▶ _WORK TASK_
Reproduce the listing below in its entirety. Change nothing.

▶ _RECORDS PROVIDED_

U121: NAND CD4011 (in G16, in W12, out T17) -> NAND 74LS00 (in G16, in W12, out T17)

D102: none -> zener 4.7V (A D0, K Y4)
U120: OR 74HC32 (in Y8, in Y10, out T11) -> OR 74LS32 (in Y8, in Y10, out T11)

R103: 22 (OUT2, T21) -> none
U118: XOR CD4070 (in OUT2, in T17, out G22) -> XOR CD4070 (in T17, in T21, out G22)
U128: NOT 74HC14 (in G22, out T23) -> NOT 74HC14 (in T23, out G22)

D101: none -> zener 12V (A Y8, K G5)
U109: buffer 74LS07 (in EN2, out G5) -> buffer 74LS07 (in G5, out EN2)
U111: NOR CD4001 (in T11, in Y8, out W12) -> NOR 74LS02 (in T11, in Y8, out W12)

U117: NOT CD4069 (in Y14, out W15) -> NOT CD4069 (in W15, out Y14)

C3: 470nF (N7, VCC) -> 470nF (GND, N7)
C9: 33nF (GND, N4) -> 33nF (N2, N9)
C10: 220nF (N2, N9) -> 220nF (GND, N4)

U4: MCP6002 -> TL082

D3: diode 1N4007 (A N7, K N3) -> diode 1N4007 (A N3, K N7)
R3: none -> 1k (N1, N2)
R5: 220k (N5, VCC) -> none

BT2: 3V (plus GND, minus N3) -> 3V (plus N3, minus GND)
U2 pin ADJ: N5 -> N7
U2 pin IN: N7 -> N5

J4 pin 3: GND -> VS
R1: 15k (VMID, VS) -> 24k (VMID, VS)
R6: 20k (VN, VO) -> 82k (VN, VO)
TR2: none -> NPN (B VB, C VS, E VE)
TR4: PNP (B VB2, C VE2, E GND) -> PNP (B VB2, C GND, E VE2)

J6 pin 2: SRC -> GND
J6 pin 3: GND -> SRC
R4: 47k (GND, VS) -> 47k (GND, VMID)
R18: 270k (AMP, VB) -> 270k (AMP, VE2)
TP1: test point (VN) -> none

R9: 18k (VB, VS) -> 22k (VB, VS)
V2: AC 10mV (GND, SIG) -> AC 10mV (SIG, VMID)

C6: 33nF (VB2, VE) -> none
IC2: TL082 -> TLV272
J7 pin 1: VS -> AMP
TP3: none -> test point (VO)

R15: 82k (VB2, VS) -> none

▶ _COMPLETED EXERCISE_
U121: NAND CD4011 (in G16, in W12, out T17) -> NAND 74LS00 (in G16, in W12, out T17)

D102: none -> zener 4.7V (A D0, K Y4)
U120: OR 74HC32 (in Y8, in Y10, out T11) -> OR 74LS32 (in Y8, in Y10, out T11)

R103: 22 (OUT2, T21) -> none
U118: XOR CD4070 (in OUT2, in T17, out G22) -> XOR CD4070 (in T17, in T21, out G22)
U128: NOT 74HC14 (in G22, out T23) -> NOT 74HC14 (in T23, out G22)

D101: none -> zener 12V (A Y8, K G5)
U109: buffer 74LS07 (in EN2, out G5) -> buffer 74LS07 (in G5, out EN2)
U111: NOR CD4001 (in T11, in Y8, out W12) -> NOR 74LS02 (in T11, in Y8, out W12)

U117: NOT CD4069 (in Y14, out W15) -> NOT CD4069 (in W15, out Y14)

C3: 470nF (N7, VCC) -> 470nF (GND, N7)
C9: 33nF (GND, N4) -> 33nF (N2, N9)
C10: 220nF (N2, N9) -> 220nF (GND, N4)

U4: MCP6002 -> TL082

D3: diode 1N4007 (A N7, K N3) -> diode 1N4007 (A N3, K N7)
R3: none -> 1k (N1, N2)
R5: 220k (N5, VCC) -> none

BT2: 3V (plus GND, minus N3) -> 3V (plus N3, minus GND)
U2 pin ADJ: N5 -> N7
U2 pin IN: N7 -> N5

J4 pin 3: GND -> VS
R1: 15k (VMID, VS) -> 24k (VMID, VS)
R6: 20k (VN, VO) -> 82k (VN, VO)
TR2: none -> NPN (B VB, C VS, E VE)
TR4: PNP (B VB2, C VE2, E GND) -> PNP (B VB2, C GND, E VE2)

J6 pin 2: SRC -> GND
J6 pin 3: GND -> SRC
R4: 47k (GND, VS) -> 47k (GND, VMID)
R18: 270k (AMP, VB) -> 270k (AMP, VE2)
TP1: test point (VN) -> none

R9: 18k (VB, VS) -> 22k (VB, VS)
V2: AC 10mV (GND, SIG) -> AC 10mV (SIG, VMID)

C6: 33nF (VB2, VE) -> none
IC2: TL082 -> TLV272
J7 pin 1: VS -> AMP
TP3: none -> test point (VO)

R15: 82k (VB2, VS) -> none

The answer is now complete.